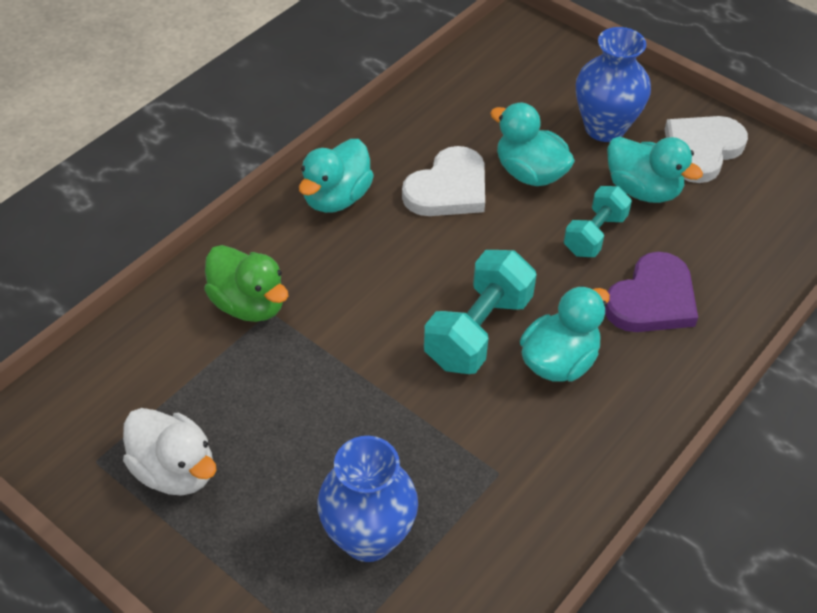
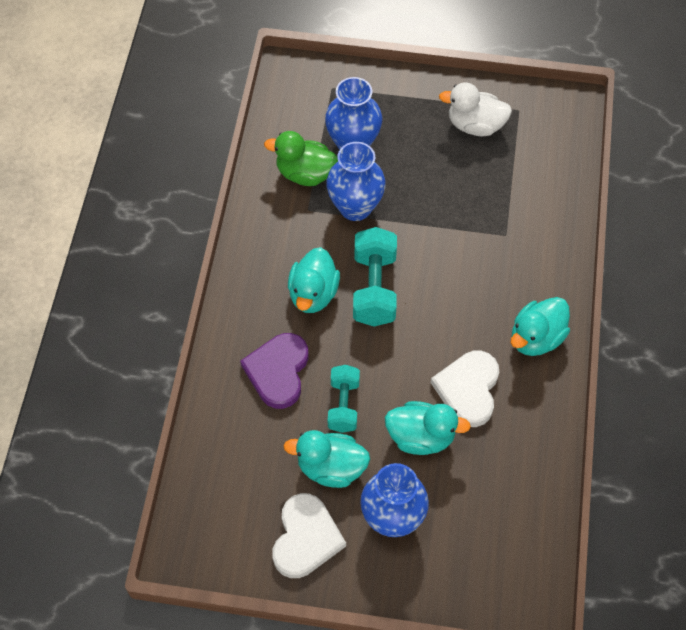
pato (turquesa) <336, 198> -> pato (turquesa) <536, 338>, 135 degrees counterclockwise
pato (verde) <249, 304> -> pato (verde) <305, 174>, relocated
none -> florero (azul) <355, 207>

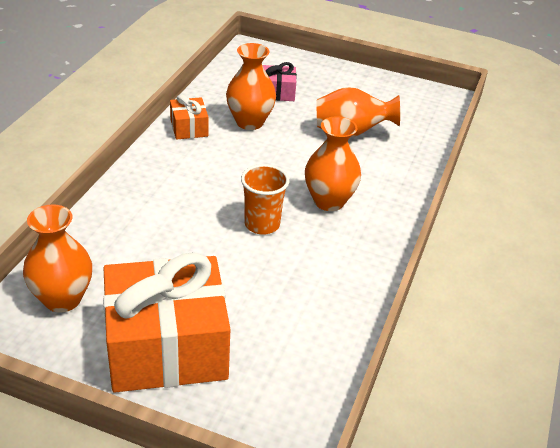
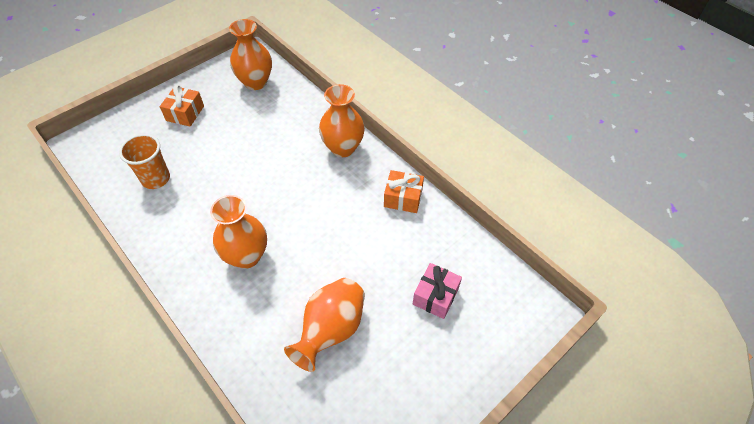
florero (naranja) <249, 122> -> florero (naranja) <343, 148>, relocated
vaso (naranja) <262, 224> -> vaso (naranja) <156, 179>, relocated
regalo (naranja) <166, 347> -> regalo (naranja) <185, 113>, x0.44

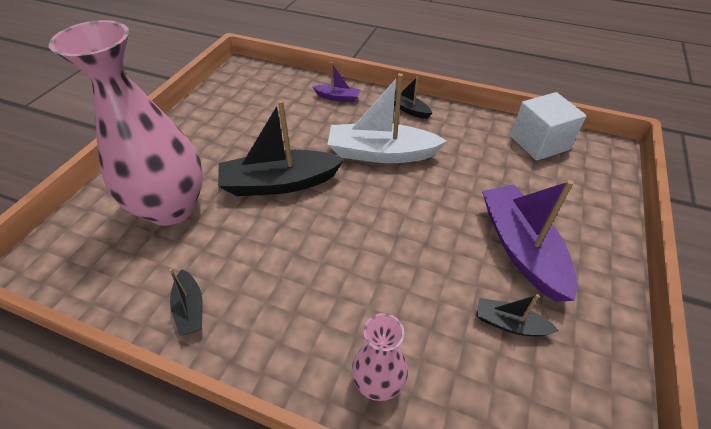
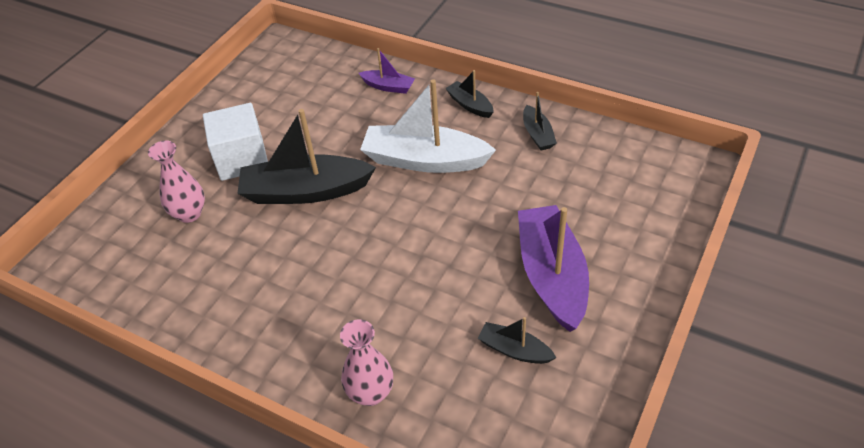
florero (rosa) <172, 208> -> florero (rosa) <189, 214>, x0.47
cubo (blanco) <539, 143> -> cubo (blanco) <242, 159>, relocated
barco (negro) <190, 308> -> barco (negro) <537, 134>, relocated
━━━
* Work task *
Copy each line containing the word "naranja" from the data.

* Completed exercise *
florero (naranja) <249, 122> -> florero (naranja) <343, 148>, relocated
vaso (naranja) <262, 224> -> vaso (naranja) <156, 179>, relocated
regalo (naranja) <166, 347> -> regalo (naranja) <185, 113>, x0.44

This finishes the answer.